BEGIN EXTRACTED DATA

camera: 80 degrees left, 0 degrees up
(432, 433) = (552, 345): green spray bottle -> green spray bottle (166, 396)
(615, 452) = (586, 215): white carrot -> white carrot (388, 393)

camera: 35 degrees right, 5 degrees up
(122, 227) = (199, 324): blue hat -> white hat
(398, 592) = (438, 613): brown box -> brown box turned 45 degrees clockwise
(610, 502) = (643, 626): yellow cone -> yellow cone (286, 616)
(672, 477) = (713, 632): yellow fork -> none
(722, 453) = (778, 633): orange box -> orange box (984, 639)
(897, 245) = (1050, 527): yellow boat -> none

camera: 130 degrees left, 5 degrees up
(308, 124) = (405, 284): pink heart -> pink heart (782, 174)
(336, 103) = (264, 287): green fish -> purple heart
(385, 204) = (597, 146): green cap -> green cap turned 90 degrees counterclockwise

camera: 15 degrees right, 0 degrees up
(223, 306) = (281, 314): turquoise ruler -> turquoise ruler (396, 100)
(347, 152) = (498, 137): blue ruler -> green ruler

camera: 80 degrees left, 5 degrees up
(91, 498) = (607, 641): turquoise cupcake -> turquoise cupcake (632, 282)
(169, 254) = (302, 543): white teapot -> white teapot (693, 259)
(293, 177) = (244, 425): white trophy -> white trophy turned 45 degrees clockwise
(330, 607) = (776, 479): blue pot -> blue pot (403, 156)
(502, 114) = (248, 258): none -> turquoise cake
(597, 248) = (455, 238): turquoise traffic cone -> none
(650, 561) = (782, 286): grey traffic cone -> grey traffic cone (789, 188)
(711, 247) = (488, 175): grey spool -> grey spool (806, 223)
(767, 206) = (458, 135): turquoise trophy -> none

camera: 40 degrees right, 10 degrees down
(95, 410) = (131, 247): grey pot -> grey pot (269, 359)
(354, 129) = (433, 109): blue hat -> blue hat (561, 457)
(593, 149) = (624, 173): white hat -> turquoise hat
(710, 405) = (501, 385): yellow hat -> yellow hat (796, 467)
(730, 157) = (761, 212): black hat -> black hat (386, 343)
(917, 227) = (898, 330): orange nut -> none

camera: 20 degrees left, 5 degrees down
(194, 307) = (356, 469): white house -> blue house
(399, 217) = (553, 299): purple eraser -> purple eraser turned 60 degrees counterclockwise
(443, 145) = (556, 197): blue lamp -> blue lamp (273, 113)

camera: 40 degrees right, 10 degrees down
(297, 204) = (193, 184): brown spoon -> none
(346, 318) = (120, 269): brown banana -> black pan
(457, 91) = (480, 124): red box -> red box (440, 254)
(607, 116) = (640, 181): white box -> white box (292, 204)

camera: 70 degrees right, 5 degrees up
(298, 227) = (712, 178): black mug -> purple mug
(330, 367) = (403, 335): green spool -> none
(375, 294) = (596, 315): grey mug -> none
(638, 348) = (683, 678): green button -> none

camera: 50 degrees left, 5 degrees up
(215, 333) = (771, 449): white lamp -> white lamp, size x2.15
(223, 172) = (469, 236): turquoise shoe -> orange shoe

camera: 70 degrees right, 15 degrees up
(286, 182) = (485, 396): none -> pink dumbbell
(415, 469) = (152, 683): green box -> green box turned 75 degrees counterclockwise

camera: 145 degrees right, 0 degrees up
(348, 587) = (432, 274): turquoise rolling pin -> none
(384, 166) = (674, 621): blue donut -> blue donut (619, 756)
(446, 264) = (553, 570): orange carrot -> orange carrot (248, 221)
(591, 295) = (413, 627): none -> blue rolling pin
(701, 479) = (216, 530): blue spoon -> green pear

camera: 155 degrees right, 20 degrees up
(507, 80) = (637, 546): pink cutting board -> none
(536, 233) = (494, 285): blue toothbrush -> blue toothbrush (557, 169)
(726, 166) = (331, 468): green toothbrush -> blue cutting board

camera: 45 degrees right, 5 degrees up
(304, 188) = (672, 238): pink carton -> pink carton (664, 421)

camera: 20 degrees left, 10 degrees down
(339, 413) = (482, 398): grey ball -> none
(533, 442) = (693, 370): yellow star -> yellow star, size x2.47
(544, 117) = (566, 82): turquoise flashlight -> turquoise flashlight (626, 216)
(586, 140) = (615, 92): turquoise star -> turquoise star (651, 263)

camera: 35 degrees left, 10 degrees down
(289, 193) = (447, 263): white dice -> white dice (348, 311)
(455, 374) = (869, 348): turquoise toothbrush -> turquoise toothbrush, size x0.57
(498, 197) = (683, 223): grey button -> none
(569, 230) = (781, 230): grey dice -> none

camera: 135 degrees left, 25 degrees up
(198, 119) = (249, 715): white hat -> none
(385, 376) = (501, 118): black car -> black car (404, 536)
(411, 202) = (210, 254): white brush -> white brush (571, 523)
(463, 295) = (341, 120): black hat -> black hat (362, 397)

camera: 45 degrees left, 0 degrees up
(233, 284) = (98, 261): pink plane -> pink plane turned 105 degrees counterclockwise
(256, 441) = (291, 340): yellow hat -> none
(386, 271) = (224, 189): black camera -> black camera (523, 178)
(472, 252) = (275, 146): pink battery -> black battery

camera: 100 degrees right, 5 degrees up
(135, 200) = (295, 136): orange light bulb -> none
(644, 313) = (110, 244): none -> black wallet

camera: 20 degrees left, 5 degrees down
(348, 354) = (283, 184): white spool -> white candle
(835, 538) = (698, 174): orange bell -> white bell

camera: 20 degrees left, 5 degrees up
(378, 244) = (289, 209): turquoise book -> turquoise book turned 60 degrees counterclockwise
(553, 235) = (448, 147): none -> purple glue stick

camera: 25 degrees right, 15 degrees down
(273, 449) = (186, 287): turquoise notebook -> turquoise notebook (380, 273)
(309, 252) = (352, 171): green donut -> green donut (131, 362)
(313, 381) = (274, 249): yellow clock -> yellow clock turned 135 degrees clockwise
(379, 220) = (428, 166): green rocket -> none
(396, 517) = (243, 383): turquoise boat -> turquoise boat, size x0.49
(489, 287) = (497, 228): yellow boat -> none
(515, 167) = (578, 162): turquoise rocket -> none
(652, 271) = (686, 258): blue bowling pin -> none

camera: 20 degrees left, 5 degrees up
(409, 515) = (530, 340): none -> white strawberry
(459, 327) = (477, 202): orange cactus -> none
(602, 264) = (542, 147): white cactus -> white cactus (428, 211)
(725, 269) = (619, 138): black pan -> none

END EXTRACTED DATA

▶ _ASSIGNED TASK_
What lines above contain the word "donut"? Return each such line.

▶ _ANSWER SPACE_
(384, 166) = (674, 621): blue donut -> blue donut (619, 756)
(309, 252) = (352, 171): green donut -> green donut (131, 362)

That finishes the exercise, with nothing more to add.